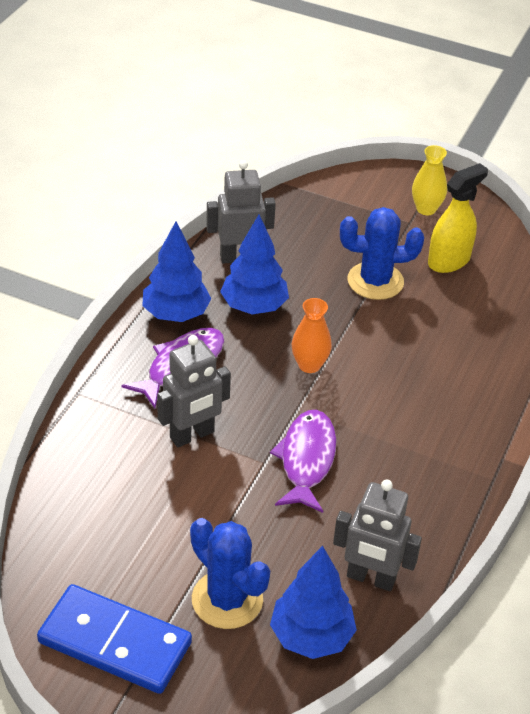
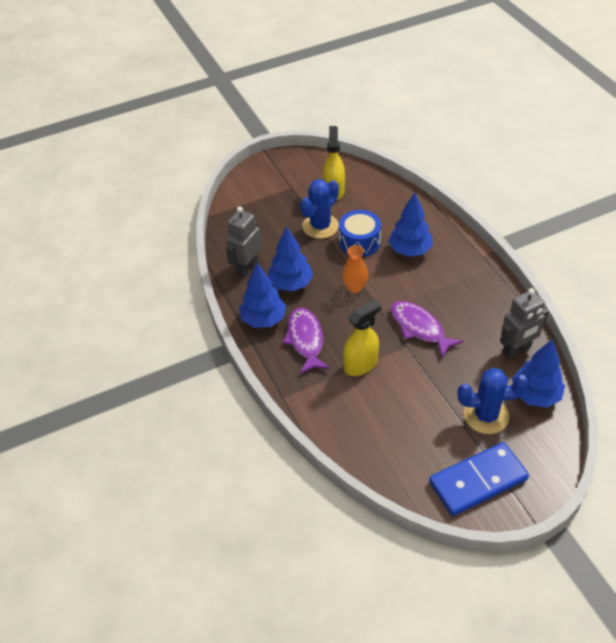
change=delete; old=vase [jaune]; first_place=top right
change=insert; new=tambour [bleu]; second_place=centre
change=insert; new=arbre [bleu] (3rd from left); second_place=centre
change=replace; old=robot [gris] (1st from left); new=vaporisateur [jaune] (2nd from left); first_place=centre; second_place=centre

========================================

**What you will do:** Among the lines of the material above, find those with the word "jaune". Copy each one.

**Your solution:**
change=delete; old=vase [jaune]; first_place=top right
change=replace; old=robot [gris] (1st from left); new=vaporisateur [jaune] (2nd from left); first_place=centre; second_place=centre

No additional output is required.